» **WHAT YOU ARE ASKED TO DO**:
Can you print the data exactly and leave out each image?

(ENTRIES PROVIDED begins)

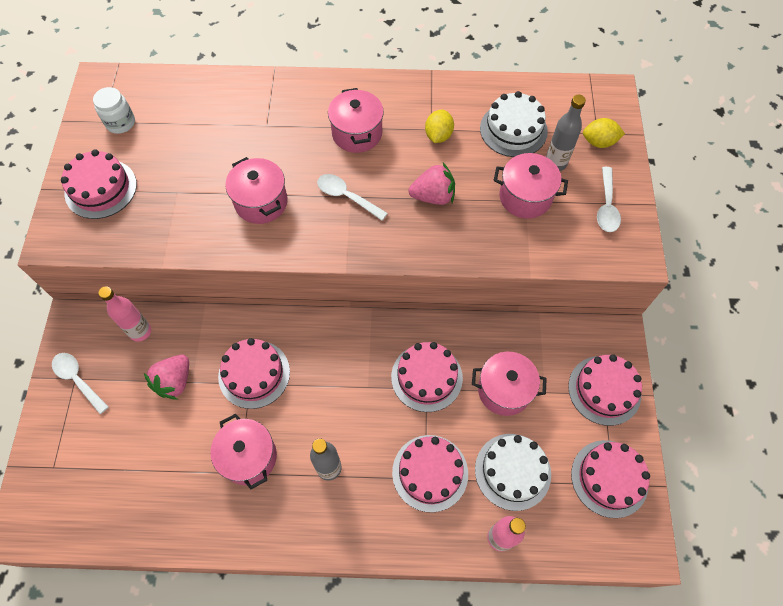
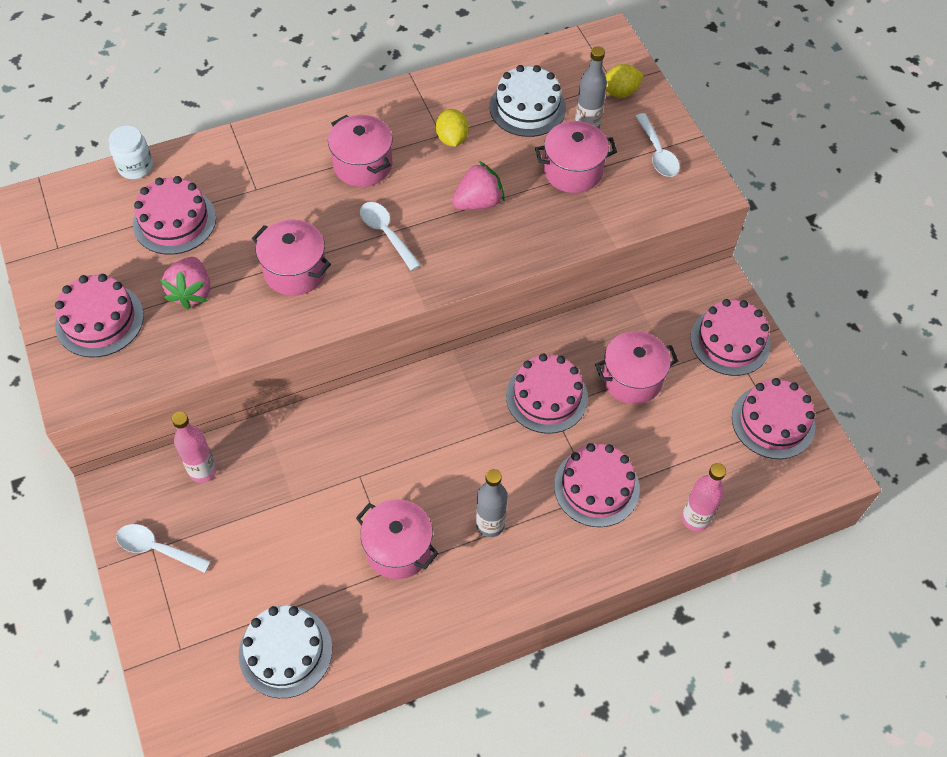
camera: 25 degrees left, 5 degrees down
(120, 123) = (81, 242): white jar -> white jar (135, 167)
(174, 381) = (273, 507): pink strawberry -> pink strawberry (191, 292)
(254, 374) = (359, 464): pink cake -> pink cake (174, 221)
(346, 196) = (386, 233): white spoon -> white spoon turned 45 degrees clockwise
(512, 471) = (678, 452): white cake -> white cake (285, 651)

(ENTRIES PROVIDED ends)

» **SOLUTION TO THE EXERCISE**:
camera: 25 degrees left, 5 degrees down
(120, 123) = (81, 242): white jar -> white jar (135, 167)
(174, 381) = (273, 507): pink strawberry -> pink strawberry (191, 292)
(254, 374) = (359, 464): pink cake -> pink cake (174, 221)
(346, 196) = (386, 233): white spoon -> white spoon turned 45 degrees clockwise
(512, 471) = (678, 452): white cake -> white cake (285, 651)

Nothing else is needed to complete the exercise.